About this task: Only some lines are wanted. Transcribe, exactly, the lines below from the line with "(228, 429) = (182, 420): grey" up to and including the line with "(684, 458) = (470, 395): yellow drum -> none".

+++ Task material +++

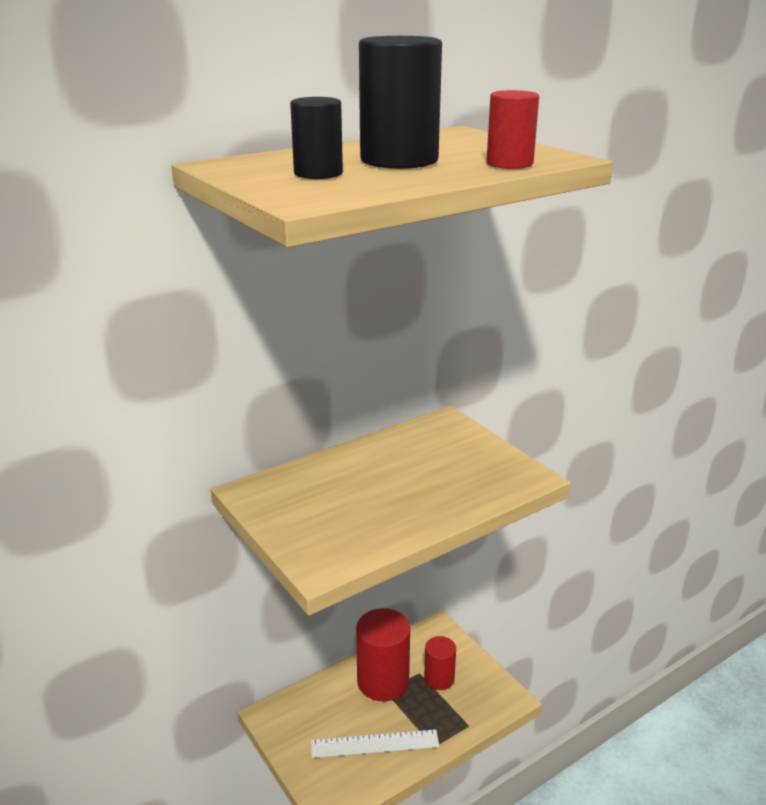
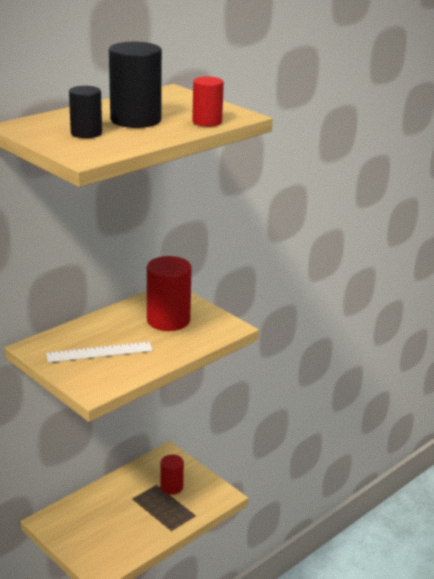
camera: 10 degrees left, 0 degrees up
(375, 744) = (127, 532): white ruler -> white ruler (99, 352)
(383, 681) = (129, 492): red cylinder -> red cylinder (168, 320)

+++
+++ Task material +++

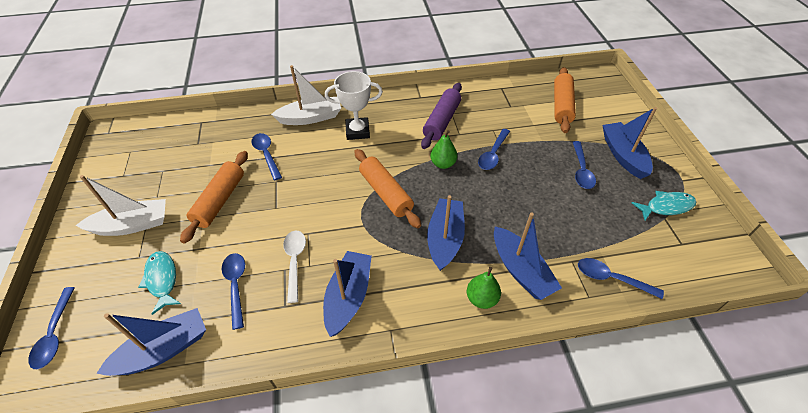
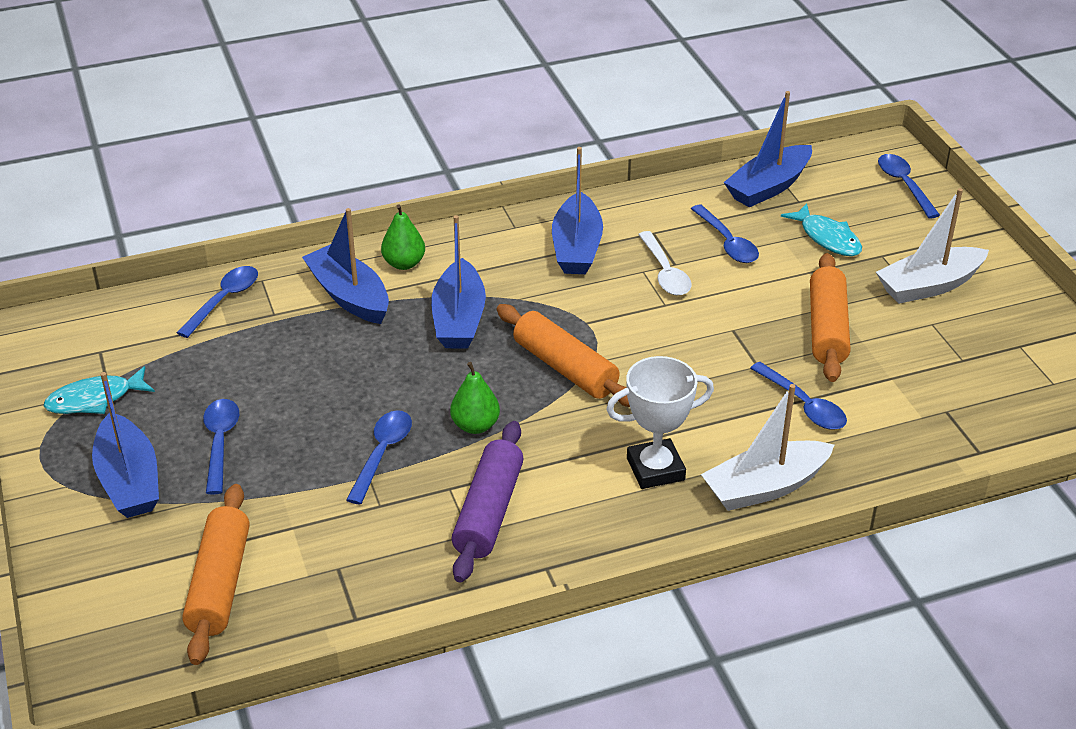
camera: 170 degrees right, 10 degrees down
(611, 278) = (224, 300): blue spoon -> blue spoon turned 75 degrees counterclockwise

+++
+++ Task material +++

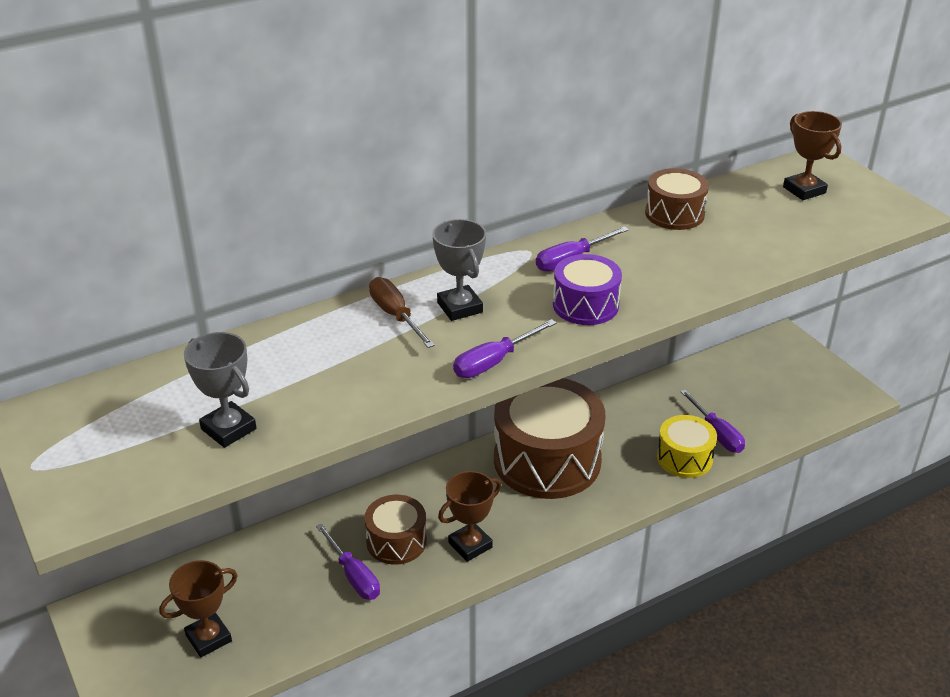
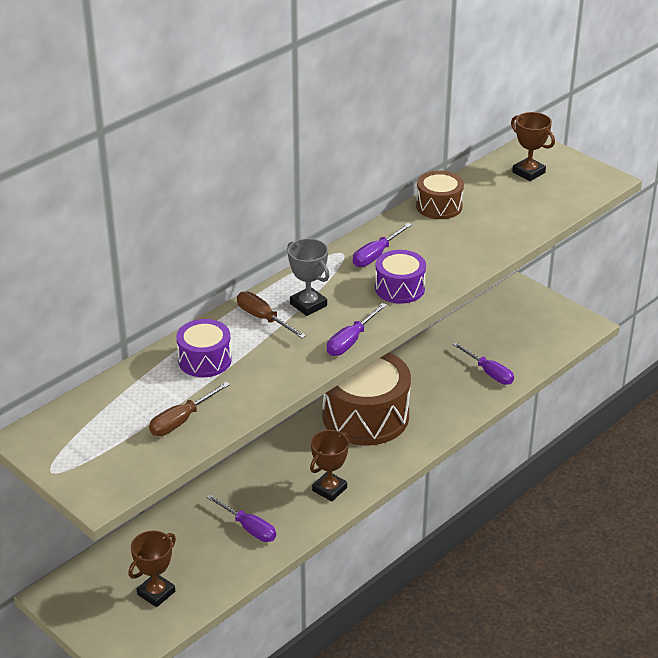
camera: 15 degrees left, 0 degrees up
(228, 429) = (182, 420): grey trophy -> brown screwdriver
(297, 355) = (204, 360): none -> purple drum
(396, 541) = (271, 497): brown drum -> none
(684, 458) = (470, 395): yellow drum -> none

+++

Result of this exercise:
(228, 429) = (182, 420): grey trophy -> brown screwdriver
(297, 355) = (204, 360): none -> purple drum
(396, 541) = (271, 497): brown drum -> none
(684, 458) = (470, 395): yellow drum -> none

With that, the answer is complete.